Brief
Please retype the data below line for line and leave out every picture.

+++ Data shown +++

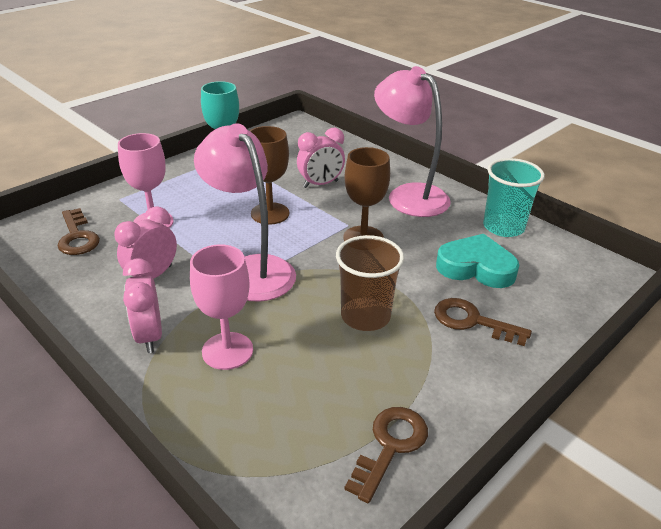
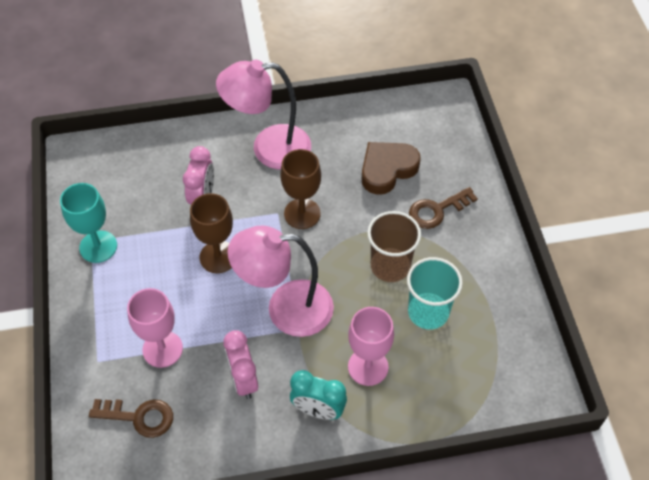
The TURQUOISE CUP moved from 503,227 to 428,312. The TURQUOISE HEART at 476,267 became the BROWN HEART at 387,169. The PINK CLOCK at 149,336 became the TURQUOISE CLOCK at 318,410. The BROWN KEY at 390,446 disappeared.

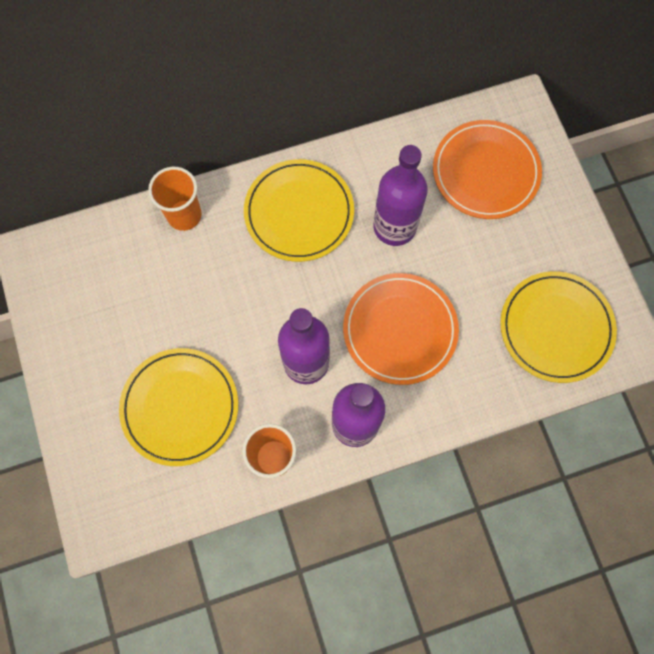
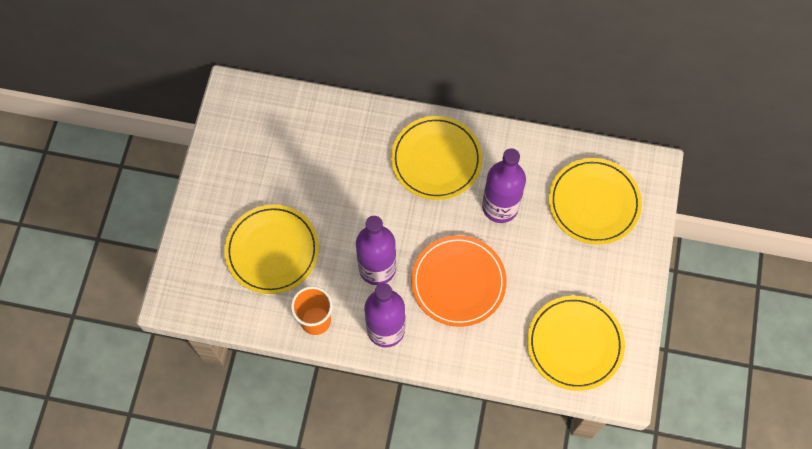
The ORANGE PLATE at 485,172 became the YELLOW PLATE at 594,203. The ORANGE CUP at 184,215 disappeared.

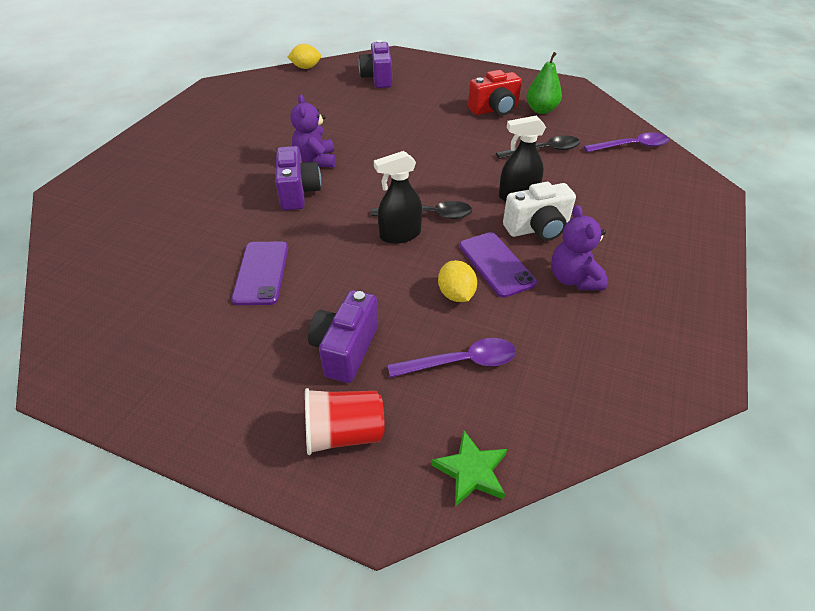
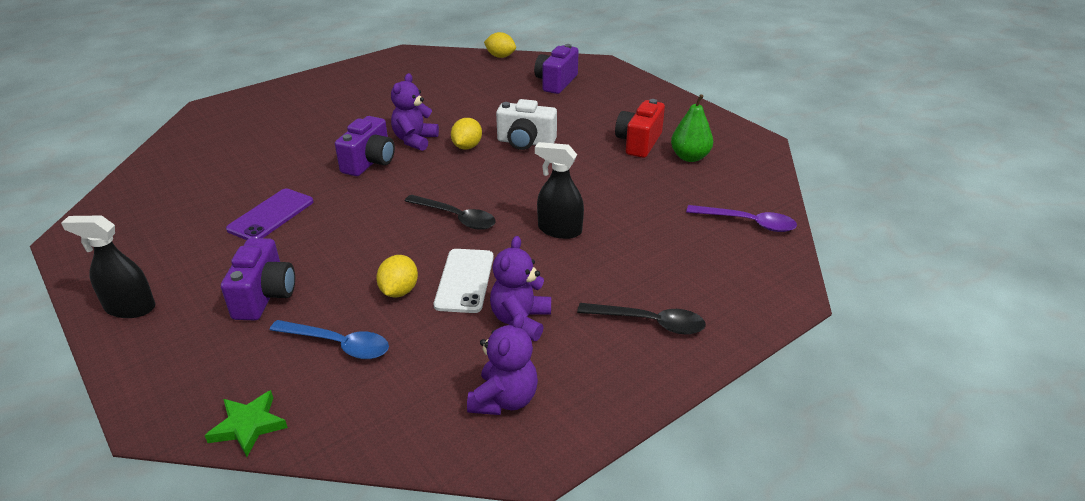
The RED CAMERA at 494,109 turned 105 degrees clockwise. The BLACK SPOON moved from 544,150 to 650,323. The BLACK SPRAY BOTTLE moved from 400,235 to 130,308. The WHITE CAMERA moved from 537,228 to 525,142. The PURPLE PHONE at 496,264 became the WHITE PHONE at 465,280. The PURPLE CAMERA at 345,349 turned 135 degrees clockwise. The PURPLE SPOON at 462,362 became the BLUE SPOON at 339,345. The RED CUP at 344,433 disappeared. The YELLOW LEMON at 467,147 appeared. The PURPLE TEDDY BEAR at 504,400 appeared.

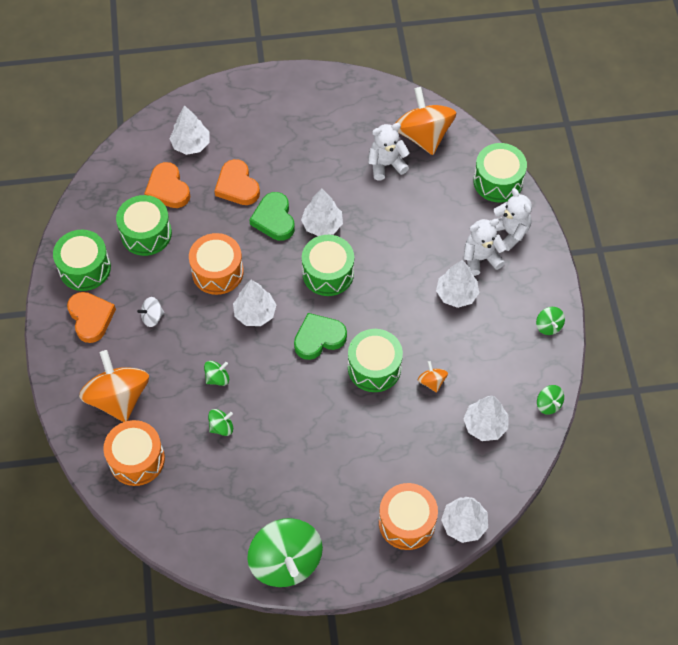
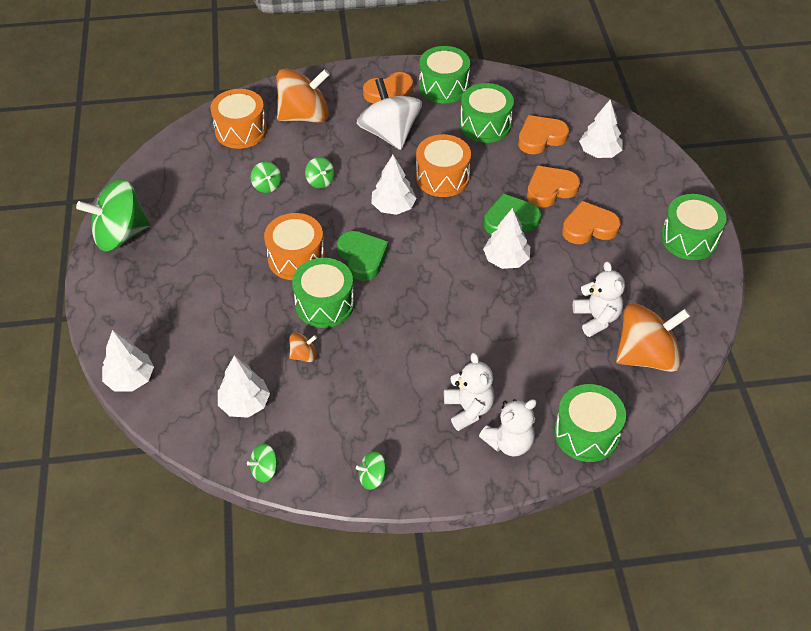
The GREEN DRUM moved from 328,273 to 689,238. The WHITE TREE at 456,294 disappeared. The WHITE SPINNING TOP at 152,317 changed to 2.28 times the size. The ORANGE DRUM moved from 407,522 to 296,258. The ORANGE HEART at 589,227 appeared.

+++

Exercise output
The TURQUOISE CUP moved from 503,227 to 428,312. The TURQUOISE HEART at 476,267 became the BROWN HEART at 387,169. The PINK CLOCK at 149,336 became the TURQUOISE CLOCK at 318,410. The BROWN KEY at 390,446 disappeared.

The ORANGE PLATE at 485,172 became the YELLOW PLATE at 594,203. The ORANGE CUP at 184,215 disappeared.

The RED CAMERA at 494,109 turned 105 degrees clockwise. The BLACK SPOON moved from 544,150 to 650,323. The BLACK SPRAY BOTTLE moved from 400,235 to 130,308. The WHITE CAMERA moved from 537,228 to 525,142. The PURPLE PHONE at 496,264 became the WHITE PHONE at 465,280. The PURPLE CAMERA at 345,349 turned 135 degrees clockwise. The PURPLE SPOON at 462,362 became the BLUE SPOON at 339,345. The RED CUP at 344,433 disappeared. The YELLOW LEMON at 467,147 appeared. The PURPLE TEDDY BEAR at 504,400 appeared.

The GREEN DRUM moved from 328,273 to 689,238. The WHITE TREE at 456,294 disappeared. The WHITE SPINNING TOP at 152,317 changed to 2.28 times the size. The ORANGE DRUM moved from 407,522 to 296,258. The ORANGE HEART at 589,227 appeared.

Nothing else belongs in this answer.